■ Problem
Reproduce, exactly, the lines of the material below from the line containing "camera: 40 degrees left, 5 degrees up" through the line containing "(755, 256) = (476, 151): green", with both end lines included and nothing else.

━━━━━ Data for review

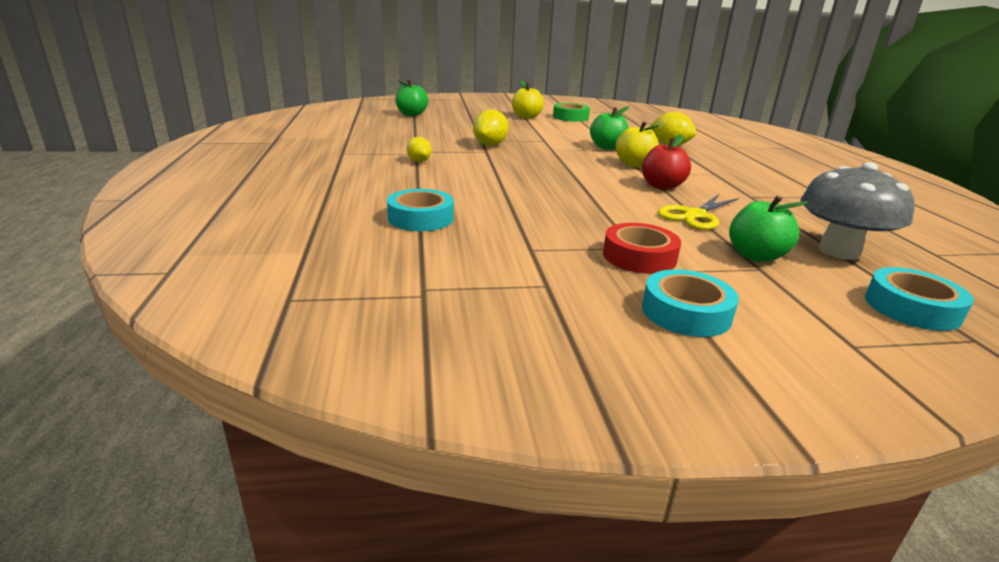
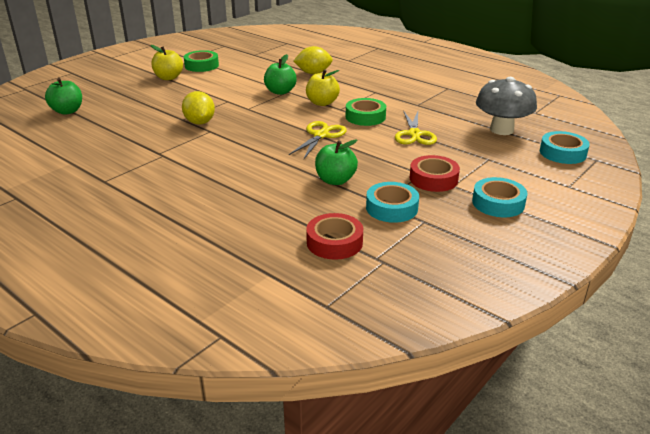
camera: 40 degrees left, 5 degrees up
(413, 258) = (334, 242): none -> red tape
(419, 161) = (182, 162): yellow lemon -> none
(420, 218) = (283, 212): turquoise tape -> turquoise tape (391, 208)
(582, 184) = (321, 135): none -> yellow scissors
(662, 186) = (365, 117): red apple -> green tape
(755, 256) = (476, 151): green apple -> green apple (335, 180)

━━━━━━━━━━
━━━━━ Data for review

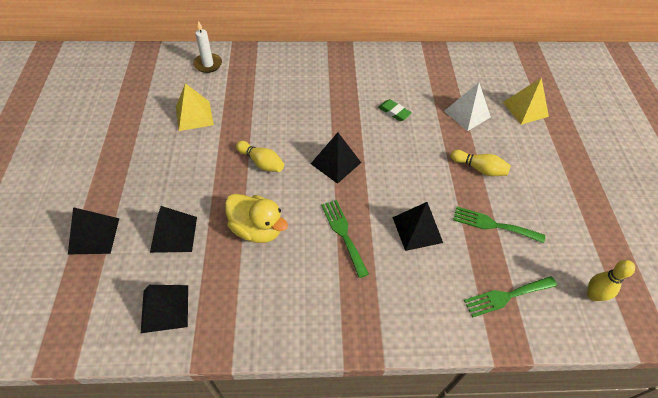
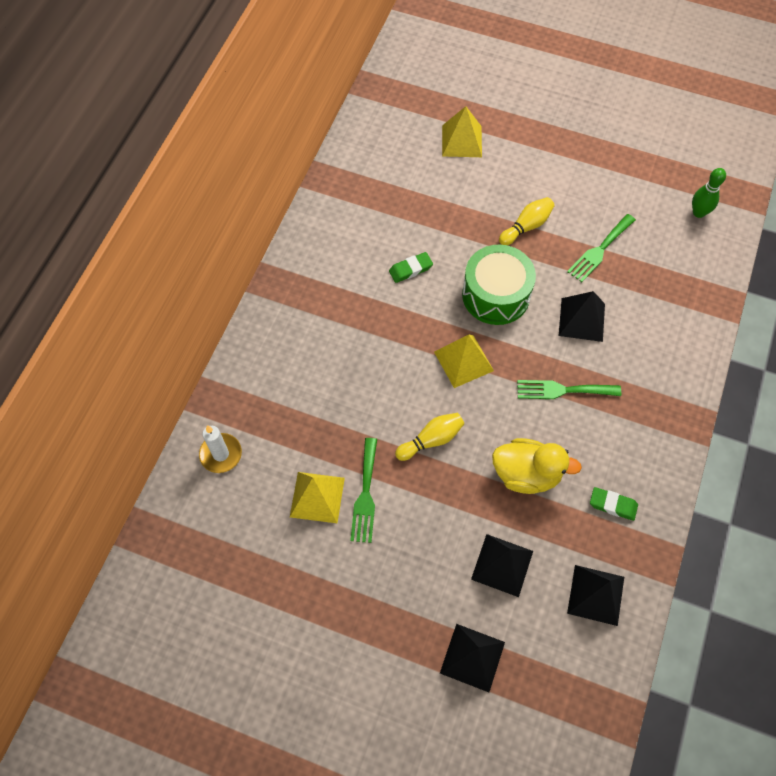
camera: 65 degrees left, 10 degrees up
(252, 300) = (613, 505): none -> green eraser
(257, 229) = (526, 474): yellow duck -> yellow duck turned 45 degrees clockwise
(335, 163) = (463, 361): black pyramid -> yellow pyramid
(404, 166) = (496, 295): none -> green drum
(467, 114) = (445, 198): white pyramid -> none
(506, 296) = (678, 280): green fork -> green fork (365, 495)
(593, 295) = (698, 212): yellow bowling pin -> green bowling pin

━━━━━━━━━━

■ Output
camera: 40 degrees left, 5 degrees up
(413, 258) = (334, 242): none -> red tape
(419, 161) = (182, 162): yellow lemon -> none
(420, 218) = (283, 212): turquoise tape -> turquoise tape (391, 208)
(582, 184) = (321, 135): none -> yellow scissors
(662, 186) = (365, 117): red apple -> green tape
(755, 256) = (476, 151): green apple -> green apple (335, 180)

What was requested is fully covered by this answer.